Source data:
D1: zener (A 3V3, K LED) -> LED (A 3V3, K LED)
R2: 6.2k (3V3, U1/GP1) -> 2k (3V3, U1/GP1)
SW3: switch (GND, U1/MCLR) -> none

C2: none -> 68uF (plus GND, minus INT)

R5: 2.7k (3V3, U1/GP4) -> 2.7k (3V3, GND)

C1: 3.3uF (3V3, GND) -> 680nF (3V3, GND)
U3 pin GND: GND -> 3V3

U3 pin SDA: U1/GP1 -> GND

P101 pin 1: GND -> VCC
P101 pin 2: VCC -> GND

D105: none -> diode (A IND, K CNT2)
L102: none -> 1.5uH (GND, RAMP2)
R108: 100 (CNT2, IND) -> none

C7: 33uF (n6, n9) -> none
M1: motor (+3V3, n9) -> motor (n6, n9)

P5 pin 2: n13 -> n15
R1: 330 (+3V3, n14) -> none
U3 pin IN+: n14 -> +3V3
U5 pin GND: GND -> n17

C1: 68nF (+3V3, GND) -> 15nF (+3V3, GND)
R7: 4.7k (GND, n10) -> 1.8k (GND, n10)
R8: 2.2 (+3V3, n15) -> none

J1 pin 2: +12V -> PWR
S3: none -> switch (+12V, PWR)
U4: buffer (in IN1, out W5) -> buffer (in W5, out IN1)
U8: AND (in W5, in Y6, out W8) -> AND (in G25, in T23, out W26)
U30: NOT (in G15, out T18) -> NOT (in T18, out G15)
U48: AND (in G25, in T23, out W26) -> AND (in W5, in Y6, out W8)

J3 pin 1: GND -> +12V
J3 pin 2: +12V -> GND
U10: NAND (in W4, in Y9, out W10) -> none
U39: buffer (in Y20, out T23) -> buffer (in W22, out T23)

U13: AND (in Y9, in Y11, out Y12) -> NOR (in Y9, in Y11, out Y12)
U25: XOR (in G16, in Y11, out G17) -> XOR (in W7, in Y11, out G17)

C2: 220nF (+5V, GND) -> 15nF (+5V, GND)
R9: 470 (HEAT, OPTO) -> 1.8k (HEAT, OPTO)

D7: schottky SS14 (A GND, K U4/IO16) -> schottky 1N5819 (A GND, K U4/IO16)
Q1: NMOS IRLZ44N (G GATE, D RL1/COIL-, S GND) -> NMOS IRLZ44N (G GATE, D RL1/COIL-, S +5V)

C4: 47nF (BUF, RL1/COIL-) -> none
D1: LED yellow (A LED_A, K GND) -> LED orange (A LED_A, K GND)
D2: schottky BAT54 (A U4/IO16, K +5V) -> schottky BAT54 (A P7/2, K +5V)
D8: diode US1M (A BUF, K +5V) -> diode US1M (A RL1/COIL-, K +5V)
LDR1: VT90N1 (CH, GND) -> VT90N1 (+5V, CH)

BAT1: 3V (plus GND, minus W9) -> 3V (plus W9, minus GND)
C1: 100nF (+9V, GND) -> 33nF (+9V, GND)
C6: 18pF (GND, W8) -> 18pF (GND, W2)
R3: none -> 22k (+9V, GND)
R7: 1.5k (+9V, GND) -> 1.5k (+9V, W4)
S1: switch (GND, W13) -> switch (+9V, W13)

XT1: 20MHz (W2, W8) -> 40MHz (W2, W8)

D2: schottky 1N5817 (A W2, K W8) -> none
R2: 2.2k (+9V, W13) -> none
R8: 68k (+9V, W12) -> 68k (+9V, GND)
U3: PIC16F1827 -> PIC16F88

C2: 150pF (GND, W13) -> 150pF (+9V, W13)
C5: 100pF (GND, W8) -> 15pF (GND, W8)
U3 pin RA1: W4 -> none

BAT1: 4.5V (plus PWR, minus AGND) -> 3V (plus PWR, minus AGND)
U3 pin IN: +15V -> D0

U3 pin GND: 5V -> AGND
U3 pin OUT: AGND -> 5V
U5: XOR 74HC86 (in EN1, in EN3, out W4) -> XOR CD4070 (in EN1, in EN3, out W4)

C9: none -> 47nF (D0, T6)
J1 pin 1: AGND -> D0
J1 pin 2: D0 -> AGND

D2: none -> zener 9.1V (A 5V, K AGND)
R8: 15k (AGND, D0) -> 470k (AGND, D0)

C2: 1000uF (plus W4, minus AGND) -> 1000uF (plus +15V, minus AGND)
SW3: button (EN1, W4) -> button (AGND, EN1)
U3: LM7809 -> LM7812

### Description of the task
Every entry above must appear again in the reply, exactly as it stands.

### Written answer
D1: zener (A 3V3, K LED) -> LED (A 3V3, K LED)
R2: 6.2k (3V3, U1/GP1) -> 2k (3V3, U1/GP1)
SW3: switch (GND, U1/MCLR) -> none

C2: none -> 68uF (plus GND, minus INT)

R5: 2.7k (3V3, U1/GP4) -> 2.7k (3V3, GND)

C1: 3.3uF (3V3, GND) -> 680nF (3V3, GND)
U3 pin GND: GND -> 3V3

U3 pin SDA: U1/GP1 -> GND

P101 pin 1: GND -> VCC
P101 pin 2: VCC -> GND

D105: none -> diode (A IND, K CNT2)
L102: none -> 1.5uH (GND, RAMP2)
R108: 100 (CNT2, IND) -> none

C7: 33uF (n6, n9) -> none
M1: motor (+3V3, n9) -> motor (n6, n9)

P5 pin 2: n13 -> n15
R1: 330 (+3V3, n14) -> none
U3 pin IN+: n14 -> +3V3
U5 pin GND: GND -> n17

C1: 68nF (+3V3, GND) -> 15nF (+3V3, GND)
R7: 4.7k (GND, n10) -> 1.8k (GND, n10)
R8: 2.2 (+3V3, n15) -> none

J1 pin 2: +12V -> PWR
S3: none -> switch (+12V, PWR)
U4: buffer (in IN1, out W5) -> buffer (in W5, out IN1)
U8: AND (in W5, in Y6, out W8) -> AND (in G25, in T23, out W26)
U30: NOT (in G15, out T18) -> NOT (in T18, out G15)
U48: AND (in G25, in T23, out W26) -> AND (in W5, in Y6, out W8)

J3 pin 1: GND -> +12V
J3 pin 2: +12V -> GND
U10: NAND (in W4, in Y9, out W10) -> none
U39: buffer (in Y20, out T23) -> buffer (in W22, out T23)

U13: AND (in Y9, in Y11, out Y12) -> NOR (in Y9, in Y11, out Y12)
U25: XOR (in G16, in Y11, out G17) -> XOR (in W7, in Y11, out G17)

C2: 220nF (+5V, GND) -> 15nF (+5V, GND)
R9: 470 (HEAT, OPTO) -> 1.8k (HEAT, OPTO)

D7: schottky SS14 (A GND, K U4/IO16) -> schottky 1N5819 (A GND, K U4/IO16)
Q1: NMOS IRLZ44N (G GATE, D RL1/COIL-, S GND) -> NMOS IRLZ44N (G GATE, D RL1/COIL-, S +5V)

C4: 47nF (BUF, RL1/COIL-) -> none
D1: LED yellow (A LED_A, K GND) -> LED orange (A LED_A, K GND)
D2: schottky BAT54 (A U4/IO16, K +5V) -> schottky BAT54 (A P7/2, K +5V)
D8: diode US1M (A BUF, K +5V) -> diode US1M (A RL1/COIL-, K +5V)
LDR1: VT90N1 (CH, GND) -> VT90N1 (+5V, CH)

BAT1: 3V (plus GND, minus W9) -> 3V (plus W9, minus GND)
C1: 100nF (+9V, GND) -> 33nF (+9V, GND)
C6: 18pF (GND, W8) -> 18pF (GND, W2)
R3: none -> 22k (+9V, GND)
R7: 1.5k (+9V, GND) -> 1.5k (+9V, W4)
S1: switch (GND, W13) -> switch (+9V, W13)

XT1: 20MHz (W2, W8) -> 40MHz (W2, W8)

D2: schottky 1N5817 (A W2, K W8) -> none
R2: 2.2k (+9V, W13) -> none
R8: 68k (+9V, W12) -> 68k (+9V, GND)
U3: PIC16F1827 -> PIC16F88

C2: 150pF (GND, W13) -> 150pF (+9V, W13)
C5: 100pF (GND, W8) -> 15pF (GND, W8)
U3 pin RA1: W4 -> none

BAT1: 4.5V (plus PWR, minus AGND) -> 3V (plus PWR, minus AGND)
U3 pin IN: +15V -> D0

U3 pin GND: 5V -> AGND
U3 pin OUT: AGND -> 5V
U5: XOR 74HC86 (in EN1, in EN3, out W4) -> XOR CD4070 (in EN1, in EN3, out W4)

C9: none -> 47nF (D0, T6)
J1 pin 1: AGND -> D0
J1 pin 2: D0 -> AGND

D2: none -> zener 9.1V (A 5V, K AGND)
R8: 15k (AGND, D0) -> 470k (AGND, D0)

C2: 1000uF (plus W4, minus AGND) -> 1000uF (plus +15V, minus AGND)
SW3: button (EN1, W4) -> button (AGND, EN1)
U3: LM7809 -> LM7812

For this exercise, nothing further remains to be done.